Your task:
Instruction for the data below: set down exactly the lines from the line with "C2: none -> 68nF (NET17, VA)" to the line with "IC3: NE5532 -> OP07", inclusive, and no others.

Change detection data
[Start of Attachment]

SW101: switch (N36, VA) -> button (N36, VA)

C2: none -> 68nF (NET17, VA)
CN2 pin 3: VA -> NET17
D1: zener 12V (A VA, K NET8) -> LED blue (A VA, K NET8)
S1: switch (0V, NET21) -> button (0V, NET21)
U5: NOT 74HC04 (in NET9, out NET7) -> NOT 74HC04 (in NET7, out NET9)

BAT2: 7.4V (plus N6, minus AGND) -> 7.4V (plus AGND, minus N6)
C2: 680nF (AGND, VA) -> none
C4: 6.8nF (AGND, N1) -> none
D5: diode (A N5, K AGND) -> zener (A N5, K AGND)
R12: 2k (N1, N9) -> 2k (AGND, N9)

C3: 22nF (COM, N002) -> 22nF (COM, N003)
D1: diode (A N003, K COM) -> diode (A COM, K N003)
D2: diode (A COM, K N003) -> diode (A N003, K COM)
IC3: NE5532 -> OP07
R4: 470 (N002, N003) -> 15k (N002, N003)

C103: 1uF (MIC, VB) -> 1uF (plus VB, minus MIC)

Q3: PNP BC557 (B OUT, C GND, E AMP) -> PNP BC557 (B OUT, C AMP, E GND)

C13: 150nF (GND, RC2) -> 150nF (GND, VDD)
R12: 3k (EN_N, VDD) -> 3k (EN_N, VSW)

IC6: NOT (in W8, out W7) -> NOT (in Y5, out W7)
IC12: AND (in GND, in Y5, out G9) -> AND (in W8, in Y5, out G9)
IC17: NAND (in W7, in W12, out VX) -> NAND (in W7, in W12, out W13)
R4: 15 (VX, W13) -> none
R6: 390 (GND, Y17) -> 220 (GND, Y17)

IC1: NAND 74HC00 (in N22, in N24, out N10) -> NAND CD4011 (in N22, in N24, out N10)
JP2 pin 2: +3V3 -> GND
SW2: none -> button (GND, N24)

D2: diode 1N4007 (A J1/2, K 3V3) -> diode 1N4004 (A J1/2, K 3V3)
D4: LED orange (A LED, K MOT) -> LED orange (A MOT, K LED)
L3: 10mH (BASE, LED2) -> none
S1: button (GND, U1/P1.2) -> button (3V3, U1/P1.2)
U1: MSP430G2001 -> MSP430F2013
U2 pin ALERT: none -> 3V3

[End of Attachment]

Written solution:
C2: none -> 68nF (NET17, VA)
CN2 pin 3: VA -> NET17
D1: zener 12V (A VA, K NET8) -> LED blue (A VA, K NET8)
S1: switch (0V, NET21) -> button (0V, NET21)
U5: NOT 74HC04 (in NET9, out NET7) -> NOT 74HC04 (in NET7, out NET9)

BAT2: 7.4V (plus N6, minus AGND) -> 7.4V (plus AGND, minus N6)
C2: 680nF (AGND, VA) -> none
C4: 6.8nF (AGND, N1) -> none
D5: diode (A N5, K AGND) -> zener (A N5, K AGND)
R12: 2k (N1, N9) -> 2k (AGND, N9)

C3: 22nF (COM, N002) -> 22nF (COM, N003)
D1: diode (A N003, K COM) -> diode (A COM, K N003)
D2: diode (A COM, K N003) -> diode (A N003, K COM)
IC3: NE5532 -> OP07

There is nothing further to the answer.